---------- EXCERPTED RECORDS ----------

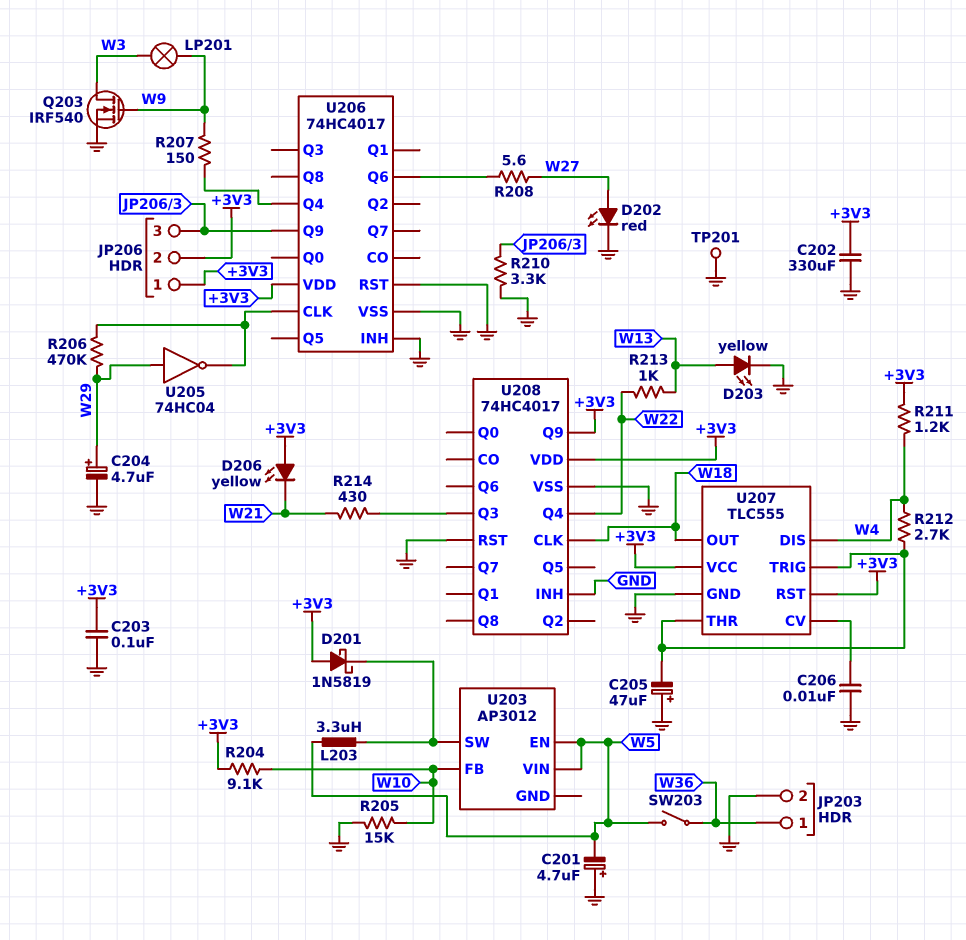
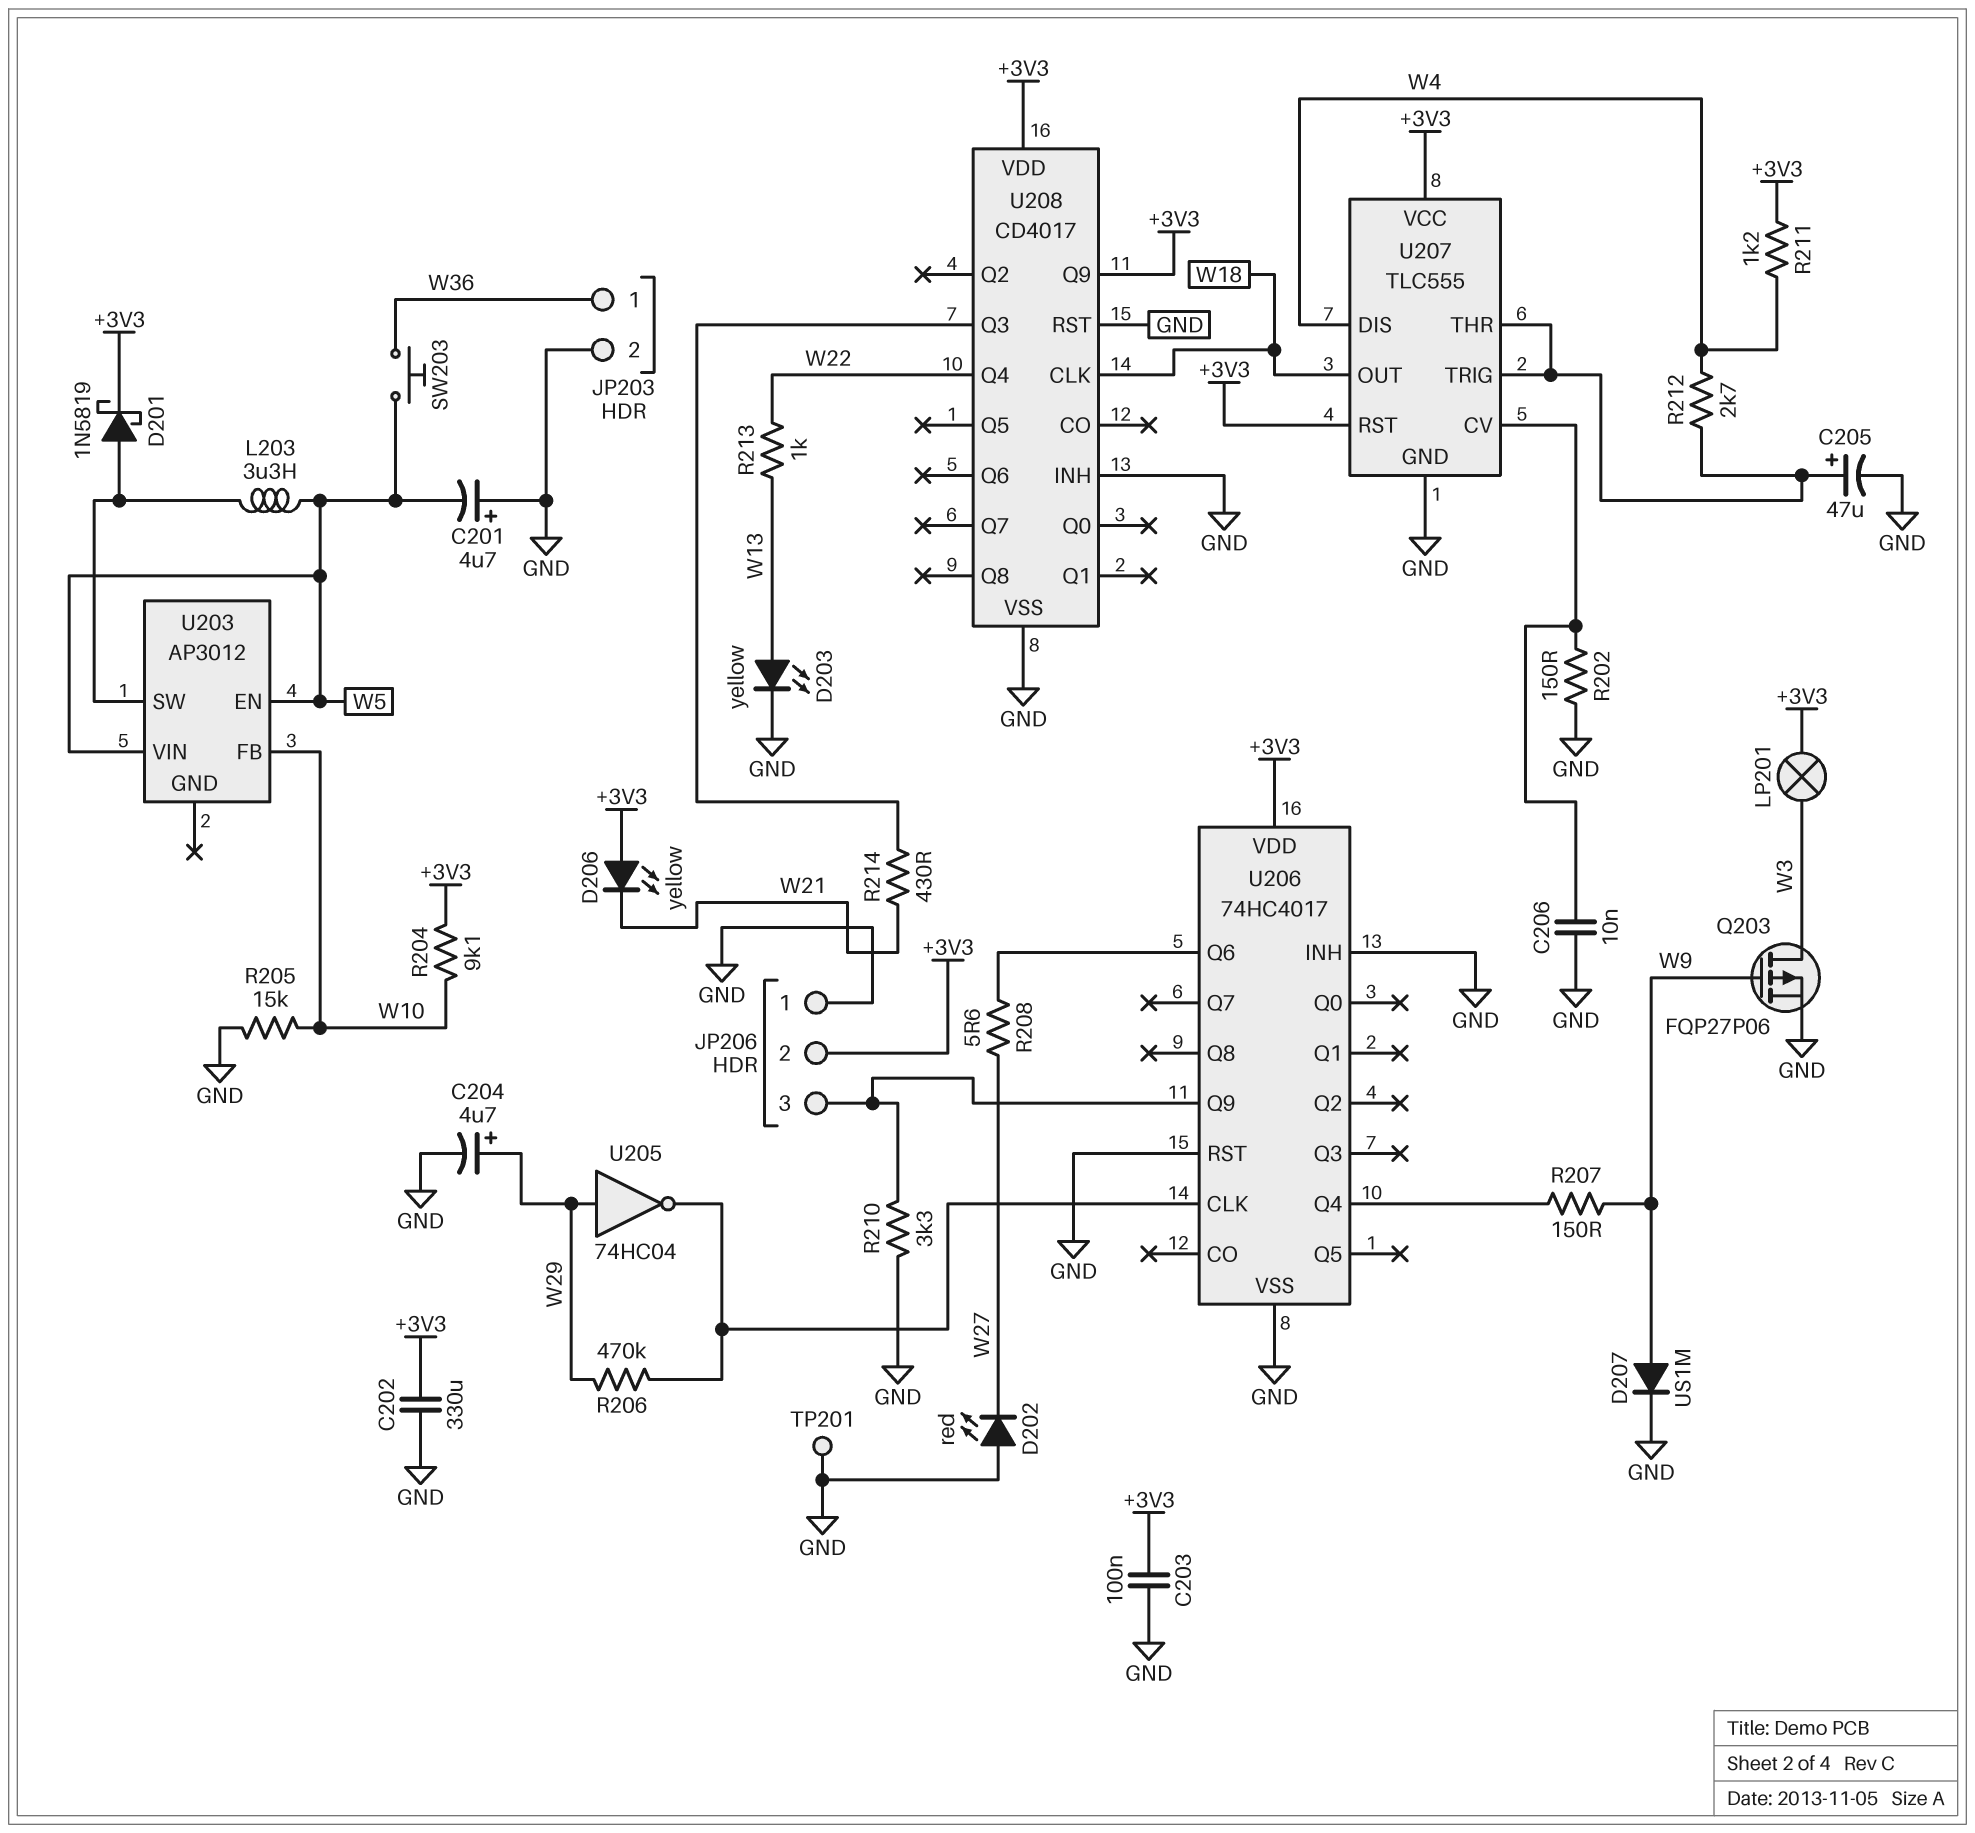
C205: 47uF (plus GND, minus U207/THR) -> 47uF (plus U207/THR, minus GND)
D201: schottky 1N5819 (A +3V3, K U203/SW) -> schottky 1N5819 (A U203/SW, K +3V3)
D202: LED red (A W27, K GND) -> LED red (A GND, K W27)
D207: none -> diode US1M (A W9, K GND)
JP206 pin 1: +3V3 -> GND
LP201: lamp (W3, W9) -> lamp (+3V3, W3)
Q203: NMOS IRF540 (G W9, D W3, S GND) -> PMOS FQP27P06 (G W9, D W3, S GND)
R202: none -> 150 (GND, U207/CV)
SW203: switch (W5, W36) -> button (W5, W36)
U208: 74HC4017 -> CD4017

----------

_PROBLEM DETAILS_:
For the string "none", search the preceding data and copy every line that includes it.

_SOLUTION TO THIS EXERCISE_:
D207: none -> diode US1M (A W9, K GND)
R202: none -> 150 (GND, U207/CV)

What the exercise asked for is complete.